Activity
Where a line in the material below has the string "cone", please report it.

Task material
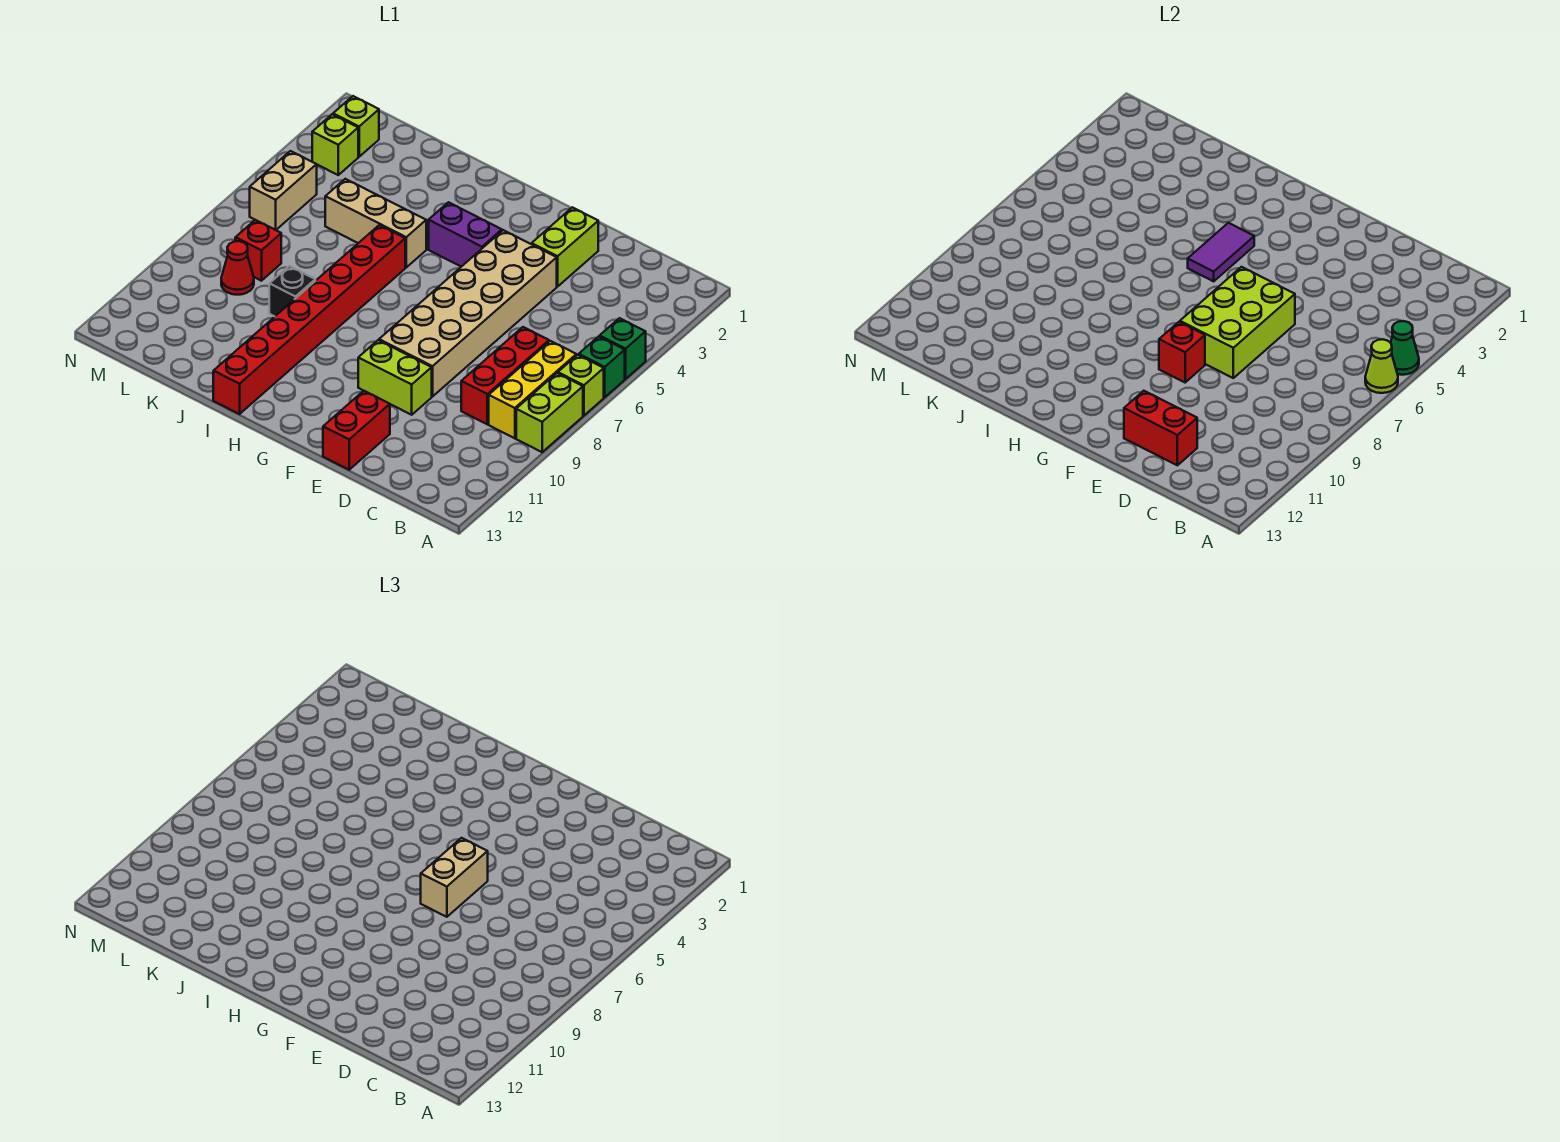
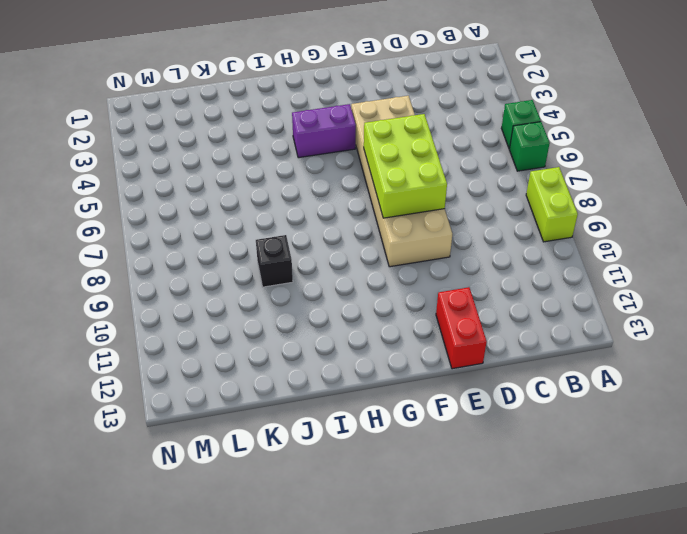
none -> lime brick A7 level 1
none -> yellow brick B7:B9 level 1
none -> red brick C7:C9 level 1

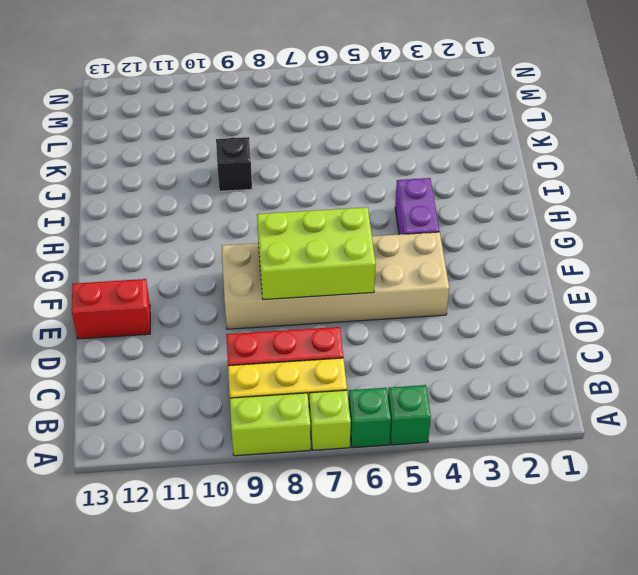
none -> lime brick E2:E3 level 1
none -> lime brick E10:F10 level 1
none -> tan brick I5:K5 level 1

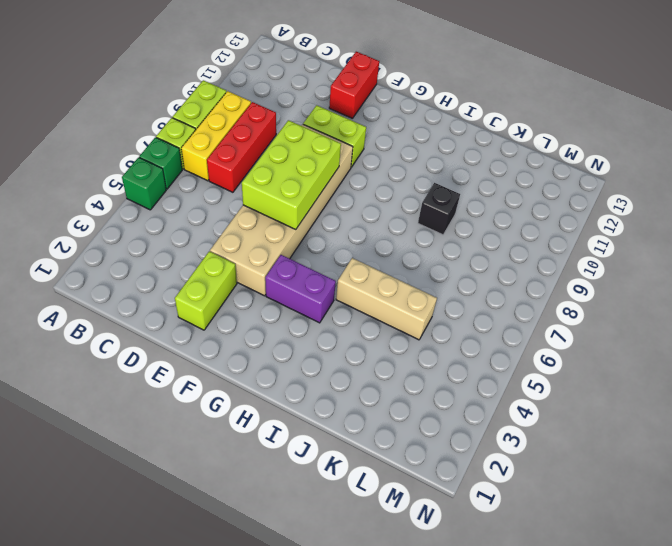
none -> red brick I6:I13 level 1
none -> red brick L8 level 1
none -> red cone L9 level 1

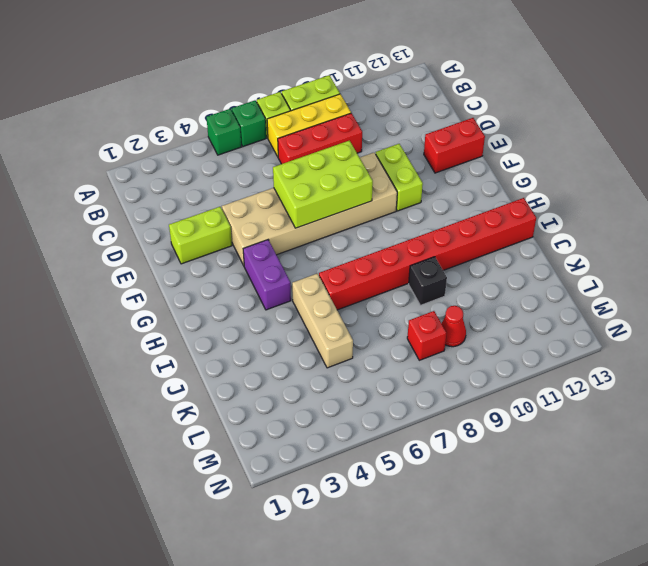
none -> lime brick M2 level 1
none -> lime brick M3 level 1
none -> tan brick M5:M6 level 1

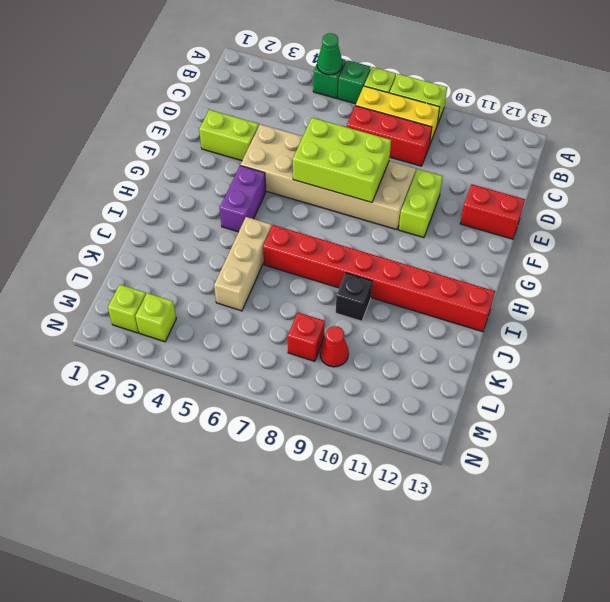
none -> tan brick M5:M6 level 1
none -> lime cone A6 level 2
none -> red brick D12:E12 level 2

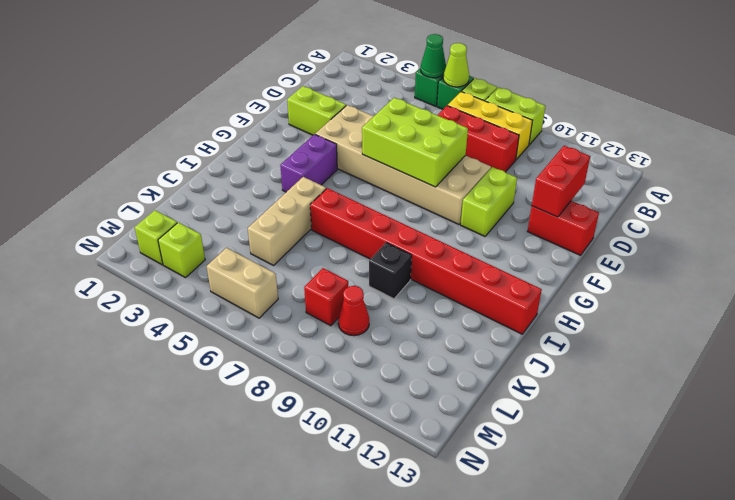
none -> red brick F9 level 2
none -> purple tile H4:H5 level 2
none -> tan brick F6:F7 level 3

Problem solution
none -> red cone L9 level 1
none -> lime cone A6 level 2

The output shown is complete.